Copy the data below exactly. Any pictures in it should be omitted.

Top of Exercise data

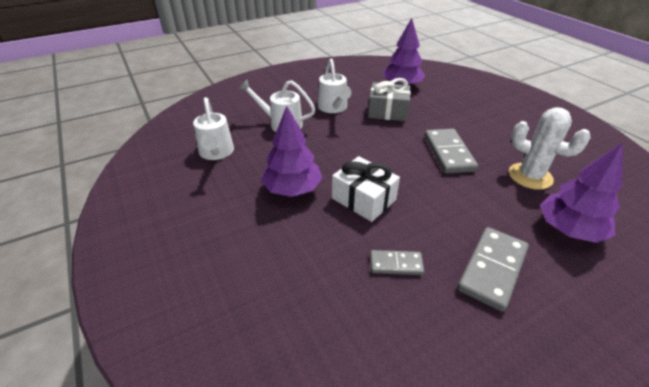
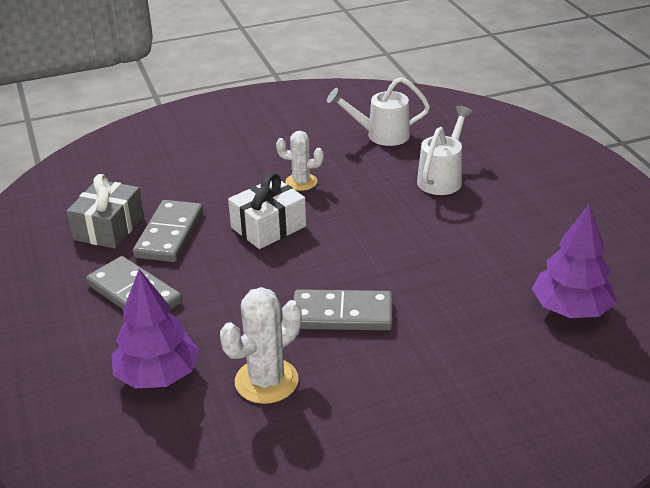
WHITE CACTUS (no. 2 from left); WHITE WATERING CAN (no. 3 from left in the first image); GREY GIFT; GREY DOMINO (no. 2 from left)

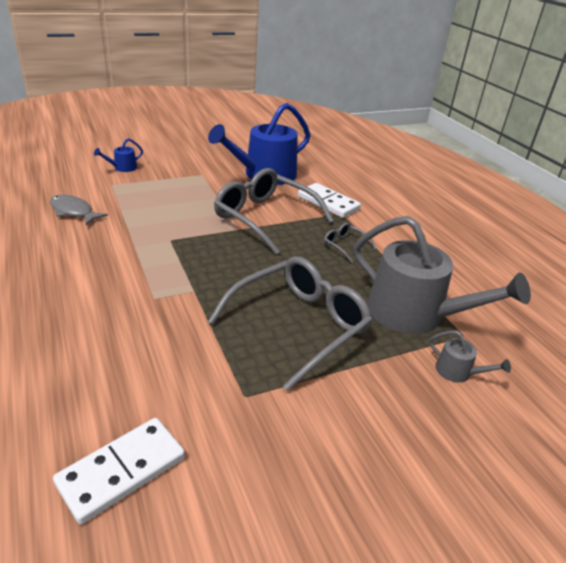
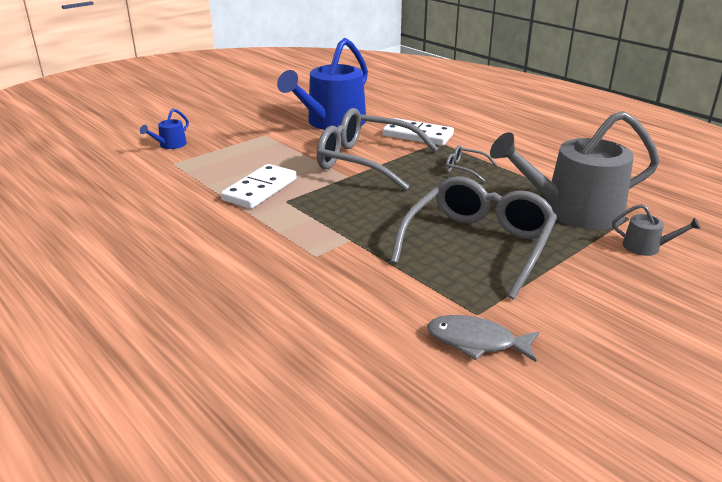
GREY FISH; WHITE DOMINO (no. 1 from left); GREY WATERING CAN (no. 1 from left)

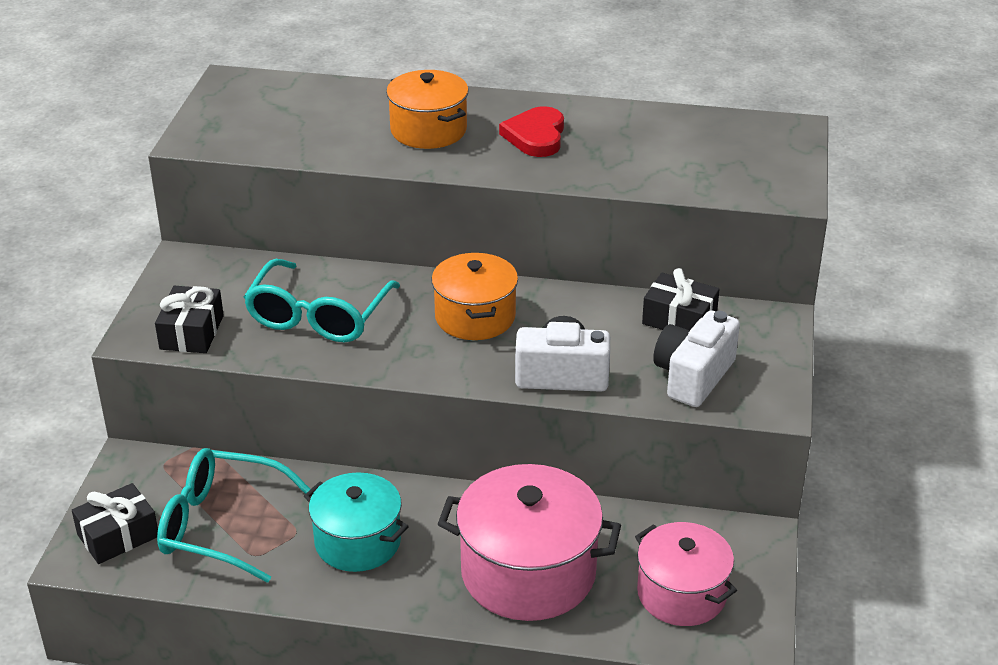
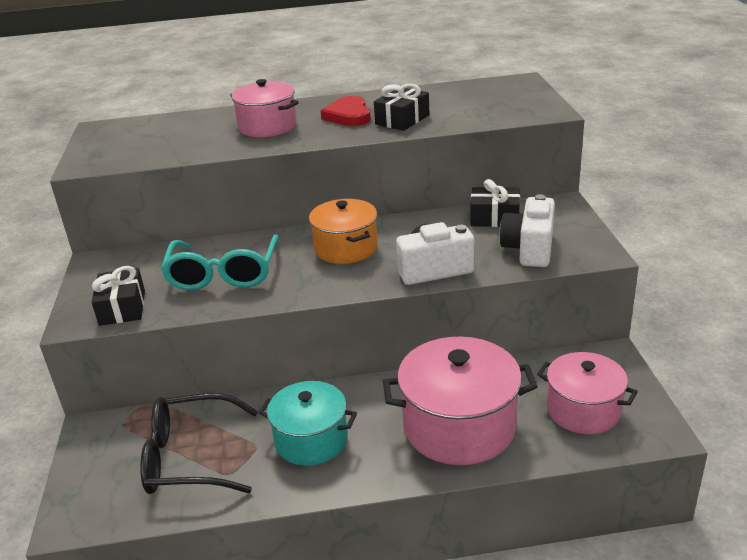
BLACK GIFT (no. 2 from left); BLACK GLASSES; PINK POT (no. 1 from left)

Bottom of Exercise data

→ Finished exercise:
WHITE CACTUS (no. 2 from left); WHITE WATERING CAN (no. 3 from left in the first image); GREY GIFT; GREY DOMINO (no. 2 from left)

GREY FISH; WHITE DOMINO (no. 1 from left); GREY WATERING CAN (no. 1 from left)

BLACK GIFT (no. 2 from left); BLACK GLASSES; PINK POT (no. 1 from left)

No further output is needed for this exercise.